Coordinate-based object records:

_____

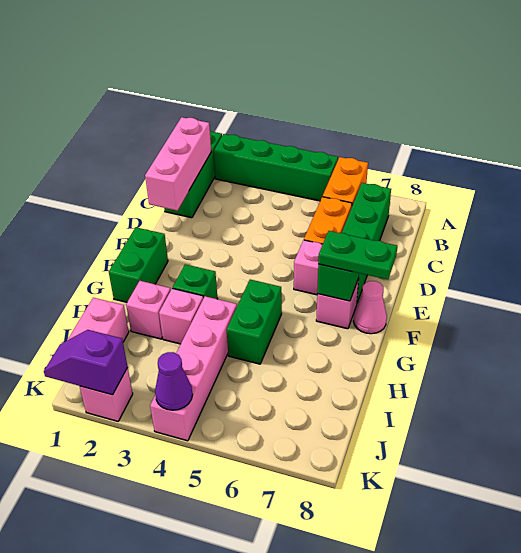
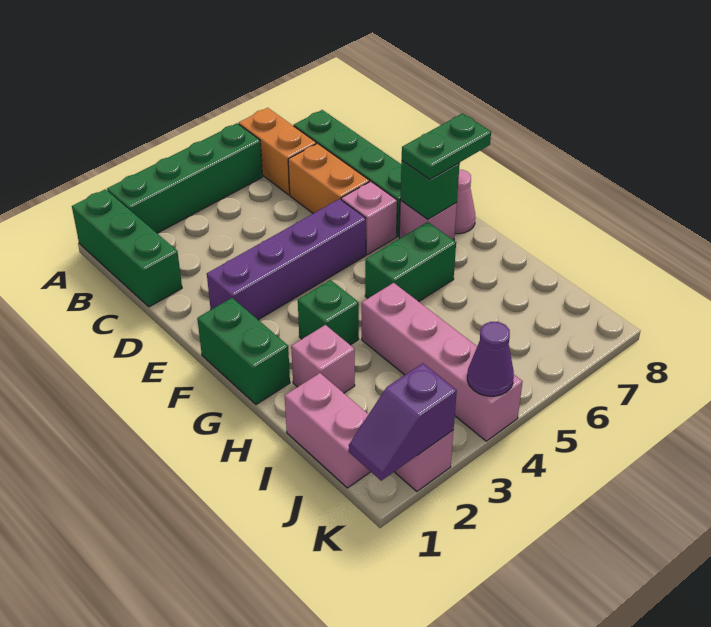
pink 1x3 brick [145,117,211,211] -> none
none -> purple 1x4 brick [207,199,366,320]
green 1x2 brick [227,280,282,364] -> green 1x2 brick turned to [365,222,456,302]
pink 1x1 brick [159,288,203,344] -> none

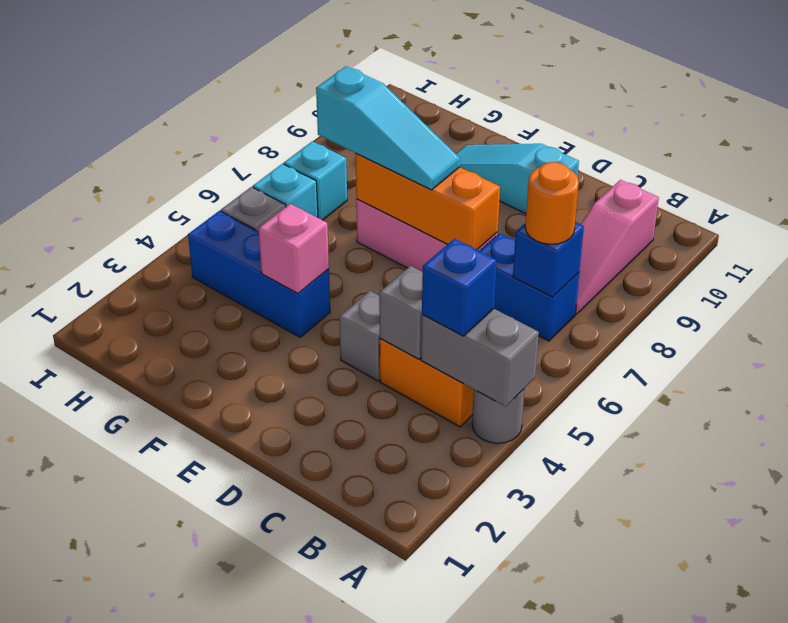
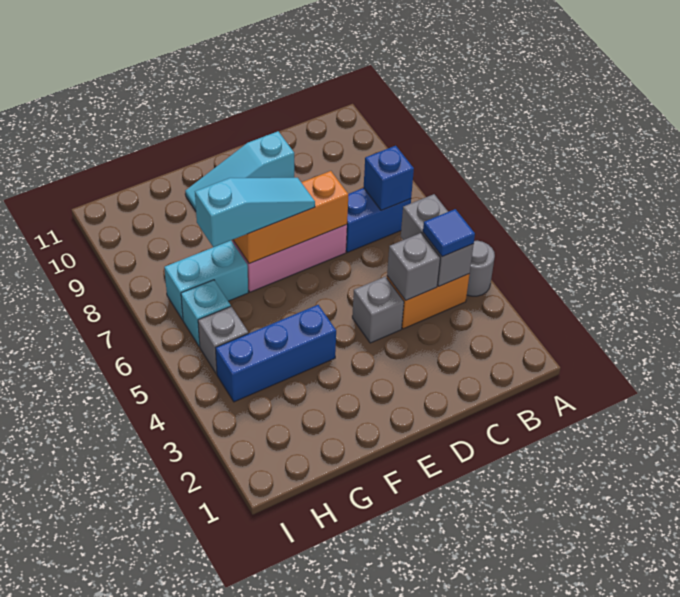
grey 1x2 brick [421,309,539,406] -> grey 1x2 brick turned to [401,194,474,286]
blue 1x1 brick [422,239,497,336] -> blue 1x1 tile [423,209,475,257]
orange 1x1 round brick [525,162,579,244] -> none
pink 1x3 slope [575,180,659,314] -> none
pink 1x1 brick [258,204,329,294] -> none
cyan 1x1 brick [284,141,347,220] -> cyan 1x2 brick [164,241,248,320]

_____

> **BRIEF**
Could you write out, exactly, each line of the data above from the one containing "orange 1x1 round" through the last, including both?

> **SOLUTION FOR THIS TASK**
orange 1x1 round brick [525,162,579,244] -> none
pink 1x3 slope [575,180,659,314] -> none
pink 1x1 brick [258,204,329,294] -> none
cyan 1x1 brick [284,141,347,220] -> cyan 1x2 brick [164,241,248,320]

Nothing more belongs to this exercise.